* _WHAT NEEDS TO BE DONE_
Quote the data exactly, first line to the line containing "purple duck [342,459,441,523]", with no pictures.

* _EXTRACTED MATERIAL_
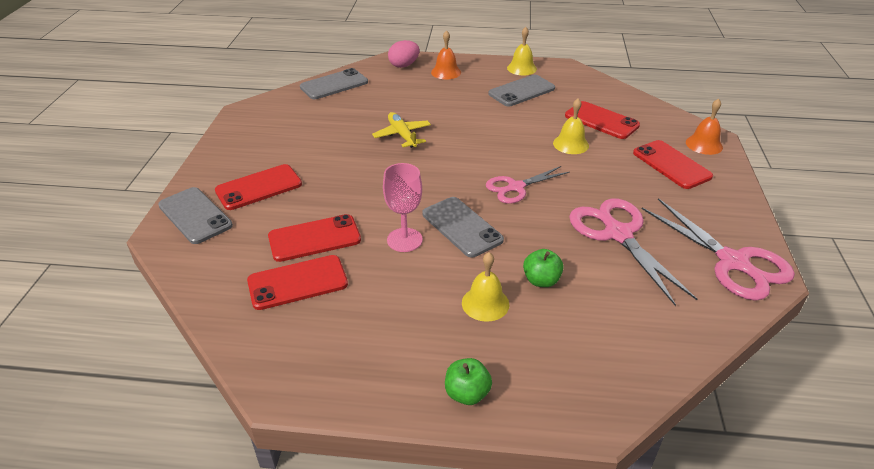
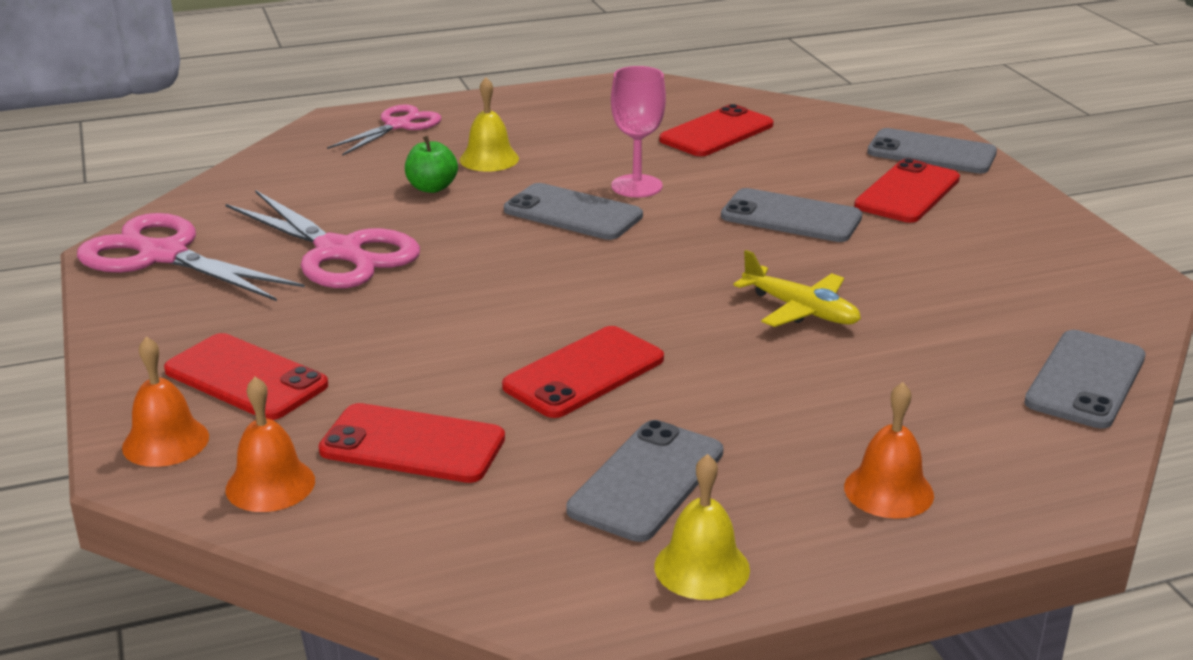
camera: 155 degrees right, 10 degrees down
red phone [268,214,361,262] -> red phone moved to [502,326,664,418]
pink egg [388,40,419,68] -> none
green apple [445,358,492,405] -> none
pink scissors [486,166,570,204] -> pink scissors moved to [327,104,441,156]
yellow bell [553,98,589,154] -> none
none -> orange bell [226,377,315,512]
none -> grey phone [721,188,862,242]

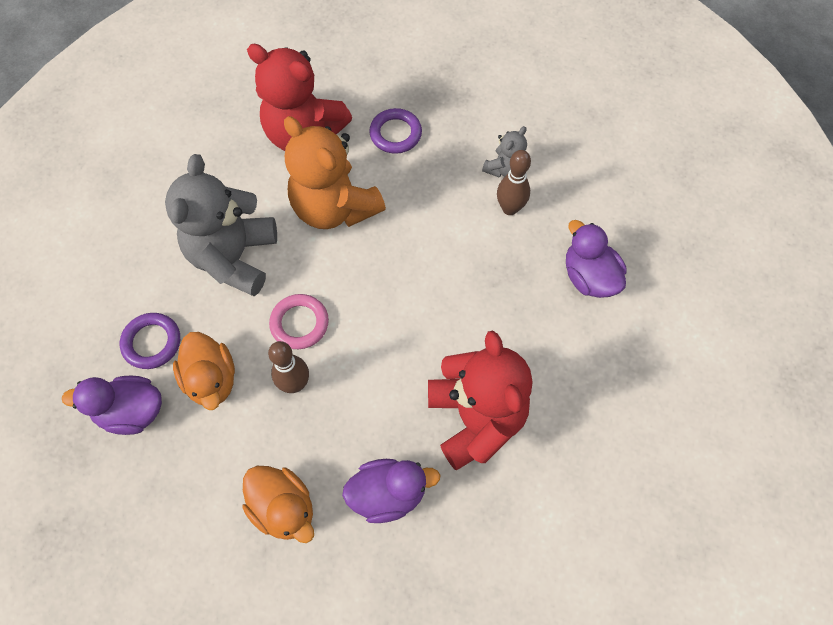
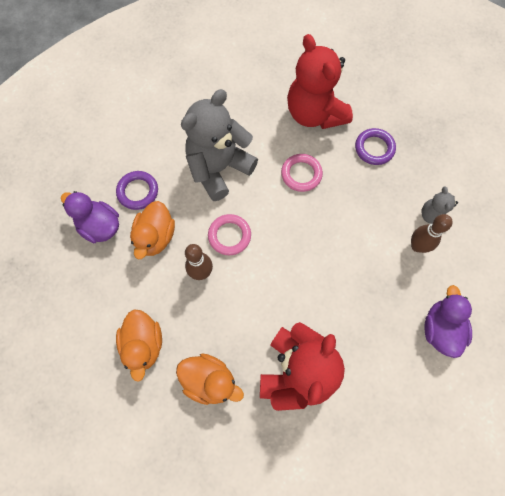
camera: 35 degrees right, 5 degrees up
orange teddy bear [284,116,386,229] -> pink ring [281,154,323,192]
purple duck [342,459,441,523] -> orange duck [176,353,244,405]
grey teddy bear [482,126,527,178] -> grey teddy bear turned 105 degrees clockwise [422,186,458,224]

* _YOUR RESPONSE_
camera: 155 degrees right, 10 degrees down
red phone [268,214,361,262] -> red phone moved to [502,326,664,418]
pink egg [388,40,419,68] -> none
green apple [445,358,492,405] -> none
pink scissors [486,166,570,204] -> pink scissors moved to [327,104,441,156]
yellow bell [553,98,589,154] -> none
none -> orange bell [226,377,315,512]
none -> grey phone [721,188,862,242]

camera: 35 degrees right, 5 degrees up
orange teddy bear [284,116,386,229] -> pink ring [281,154,323,192]
purple duck [342,459,441,523] -> orange duck [176,353,244,405]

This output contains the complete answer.